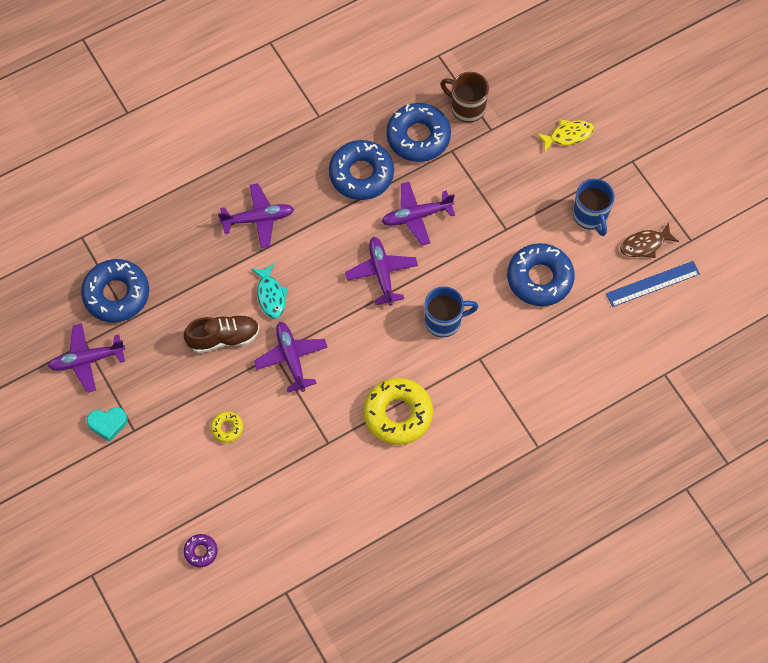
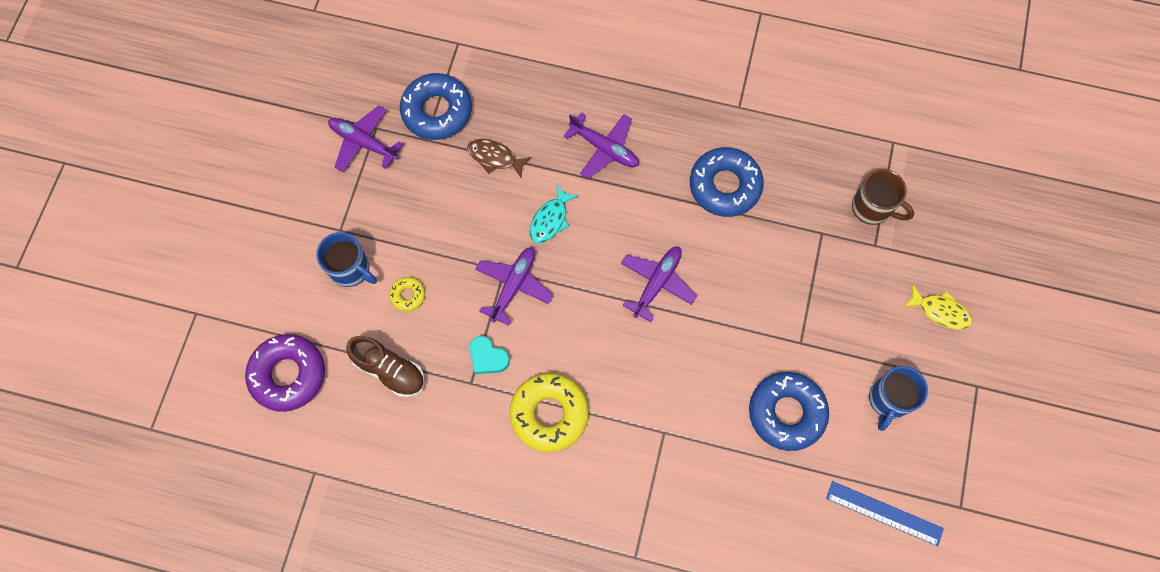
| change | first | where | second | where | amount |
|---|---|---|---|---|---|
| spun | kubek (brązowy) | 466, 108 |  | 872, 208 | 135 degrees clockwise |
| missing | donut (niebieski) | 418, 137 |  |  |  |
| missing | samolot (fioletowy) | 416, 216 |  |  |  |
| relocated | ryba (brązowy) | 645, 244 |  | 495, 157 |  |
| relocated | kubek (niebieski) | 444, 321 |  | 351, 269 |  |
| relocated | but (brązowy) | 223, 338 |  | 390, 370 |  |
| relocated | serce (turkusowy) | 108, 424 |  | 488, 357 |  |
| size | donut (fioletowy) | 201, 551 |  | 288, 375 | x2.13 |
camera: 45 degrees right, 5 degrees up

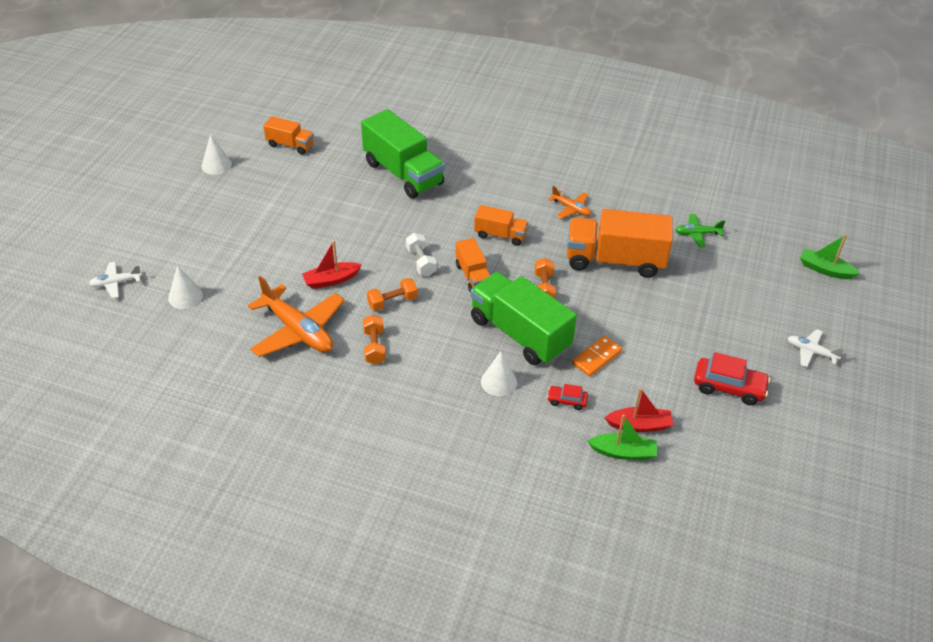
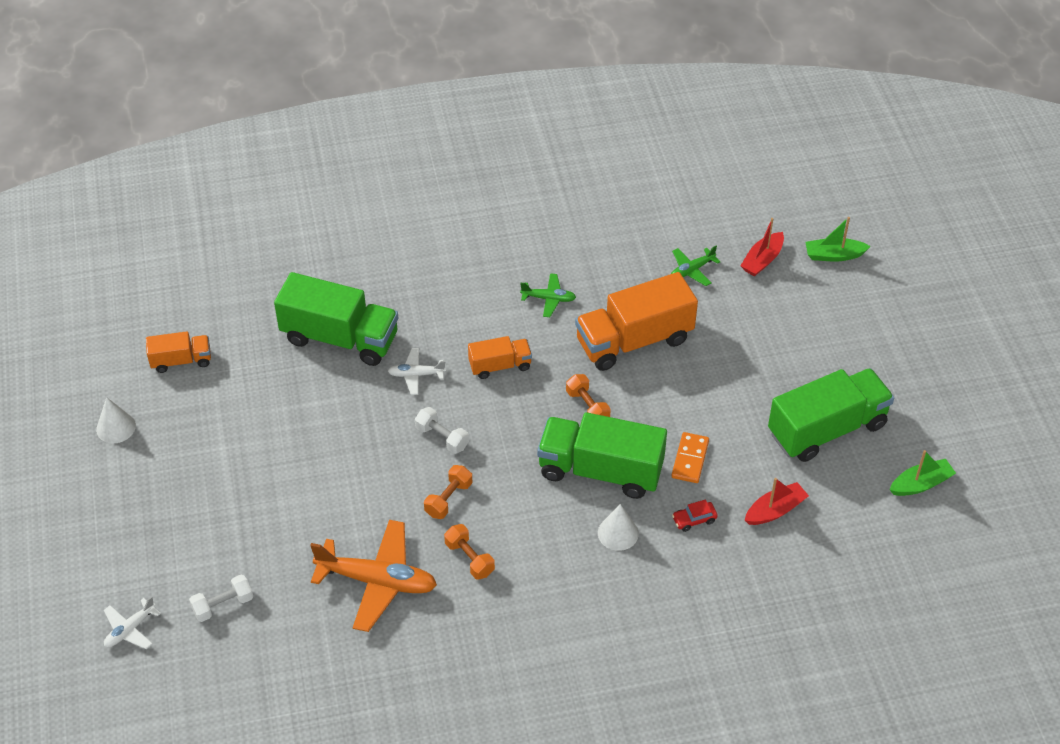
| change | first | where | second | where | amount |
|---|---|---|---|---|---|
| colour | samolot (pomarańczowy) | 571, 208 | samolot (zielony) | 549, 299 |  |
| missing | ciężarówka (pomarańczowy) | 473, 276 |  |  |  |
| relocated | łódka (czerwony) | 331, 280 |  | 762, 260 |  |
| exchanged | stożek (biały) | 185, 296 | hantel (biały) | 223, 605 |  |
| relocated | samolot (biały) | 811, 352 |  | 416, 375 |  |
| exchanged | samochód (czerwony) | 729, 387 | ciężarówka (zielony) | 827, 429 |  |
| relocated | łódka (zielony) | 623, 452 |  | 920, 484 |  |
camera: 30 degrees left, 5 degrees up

***

**Instructions to follow:**
Repeat the lines of the records verbatim, starting at the line containing "missing | samolot" and stopping after the final line. Images stay out.

**Exercise response:**
| missing | samolot (fioletowy) | 416, 216 |  |  |  |
| relocated | ryba (brązowy) | 645, 244 |  | 495, 157 |  |
| relocated | kubek (niebieski) | 444, 321 |  | 351, 269 |  |
| relocated | but (brązowy) | 223, 338 |  | 390, 370 |  |
| relocated | serce (turkusowy) | 108, 424 |  | 488, 357 |  |
| size | donut (fioletowy) | 201, 551 |  | 288, 375 | x2.13 |
camera: 45 degrees right, 5 degrees up

| change | first | where | second | where | amount |
|---|---|---|---|---|---|
| colour | samolot (pomarańczowy) | 571, 208 | samolot (zielony) | 549, 299 |  |
| missing | ciężarówka (pomarańczowy) | 473, 276 |  |  |  |
| relocated | łódka (czerwony) | 331, 280 |  | 762, 260 |  |
| exchanged | stożek (biały) | 185, 296 | hantel (biały) | 223, 605 |  |
| relocated | samolot (biały) | 811, 352 |  | 416, 375 |  |
| exchanged | samochód (czerwony) | 729, 387 | ciężarówka (zielony) | 827, 429 |  |
| relocated | łódka (zielony) | 623, 452 |  | 920, 484 |  |
camera: 30 degrees left, 5 degrees up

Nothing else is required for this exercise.